Colored shape movement records:
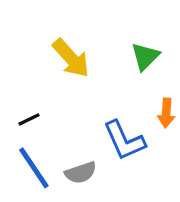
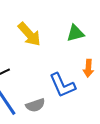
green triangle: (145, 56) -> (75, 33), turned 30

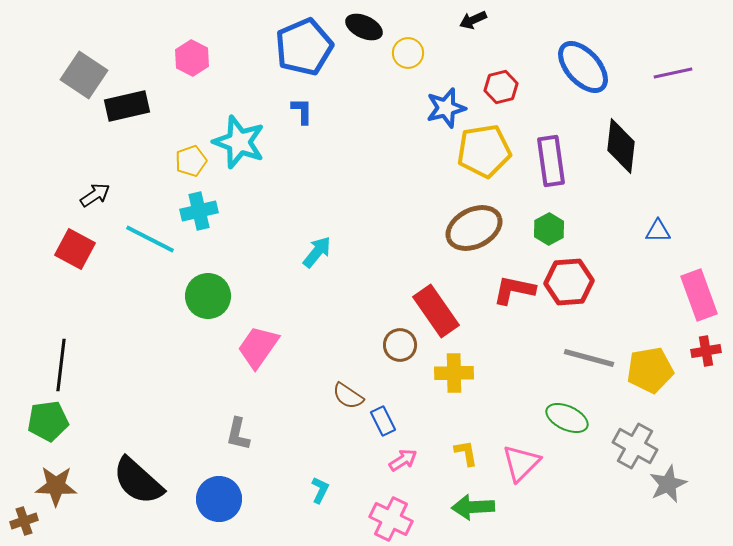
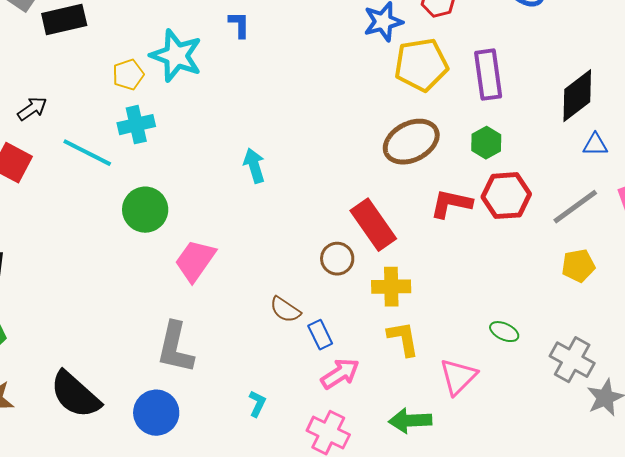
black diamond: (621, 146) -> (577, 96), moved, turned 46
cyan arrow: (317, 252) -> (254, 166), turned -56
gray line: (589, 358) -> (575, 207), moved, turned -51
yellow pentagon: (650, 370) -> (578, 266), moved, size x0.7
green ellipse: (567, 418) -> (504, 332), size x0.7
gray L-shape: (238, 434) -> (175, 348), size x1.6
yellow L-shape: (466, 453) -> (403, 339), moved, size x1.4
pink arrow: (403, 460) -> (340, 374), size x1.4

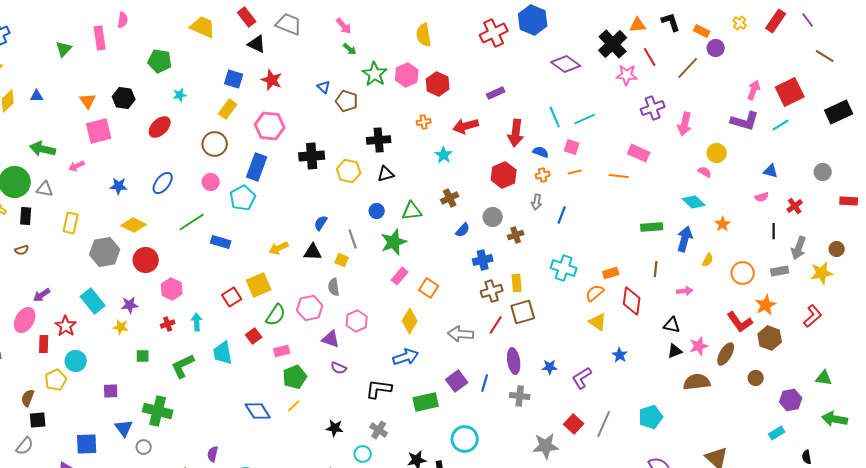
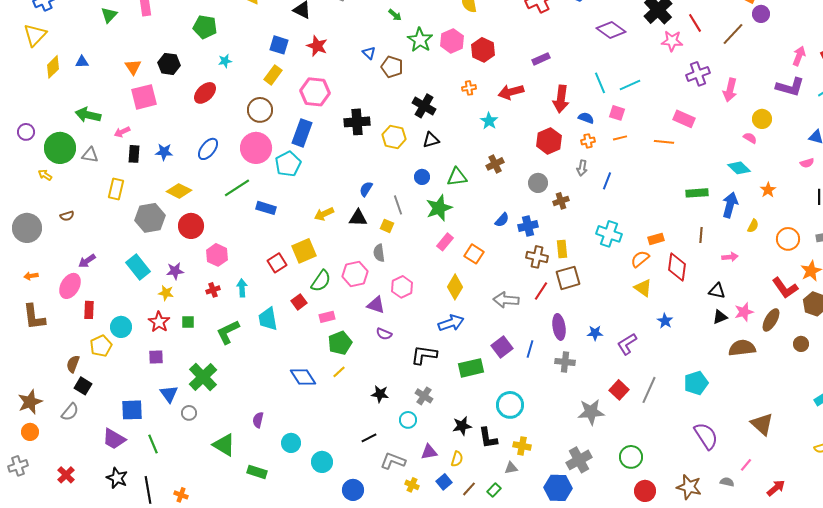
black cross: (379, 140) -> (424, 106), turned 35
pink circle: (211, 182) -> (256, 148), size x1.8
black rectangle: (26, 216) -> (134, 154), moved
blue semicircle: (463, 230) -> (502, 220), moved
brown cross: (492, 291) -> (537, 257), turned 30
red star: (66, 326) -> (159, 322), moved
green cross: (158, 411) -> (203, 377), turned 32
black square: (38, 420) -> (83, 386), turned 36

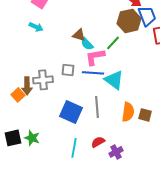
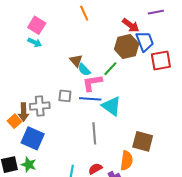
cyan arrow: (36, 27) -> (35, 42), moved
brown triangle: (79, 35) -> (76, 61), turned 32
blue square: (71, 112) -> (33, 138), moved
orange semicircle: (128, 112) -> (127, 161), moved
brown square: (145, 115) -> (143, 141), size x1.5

■ Instructions to follow ■
Line by line, retype the records above exactly, minus the images.

■ Finished exercise ■
green triangle: (145, 56) -> (75, 33), turned 30

black diamond: (621, 146) -> (577, 96), moved, turned 46
cyan arrow: (317, 252) -> (254, 166), turned -56
gray line: (589, 358) -> (575, 207), moved, turned -51
yellow pentagon: (650, 370) -> (578, 266), moved, size x0.7
green ellipse: (567, 418) -> (504, 332), size x0.7
gray L-shape: (238, 434) -> (175, 348), size x1.6
yellow L-shape: (466, 453) -> (403, 339), moved, size x1.4
pink arrow: (403, 460) -> (340, 374), size x1.4

black cross: (379, 140) -> (424, 106), turned 35
pink circle: (211, 182) -> (256, 148), size x1.8
black rectangle: (26, 216) -> (134, 154), moved
blue semicircle: (463, 230) -> (502, 220), moved
brown cross: (492, 291) -> (537, 257), turned 30
red star: (66, 326) -> (159, 322), moved
green cross: (158, 411) -> (203, 377), turned 32
black square: (38, 420) -> (83, 386), turned 36

cyan arrow: (36, 27) -> (35, 42), moved
brown triangle: (79, 35) -> (76, 61), turned 32
blue square: (71, 112) -> (33, 138), moved
orange semicircle: (128, 112) -> (127, 161), moved
brown square: (145, 115) -> (143, 141), size x1.5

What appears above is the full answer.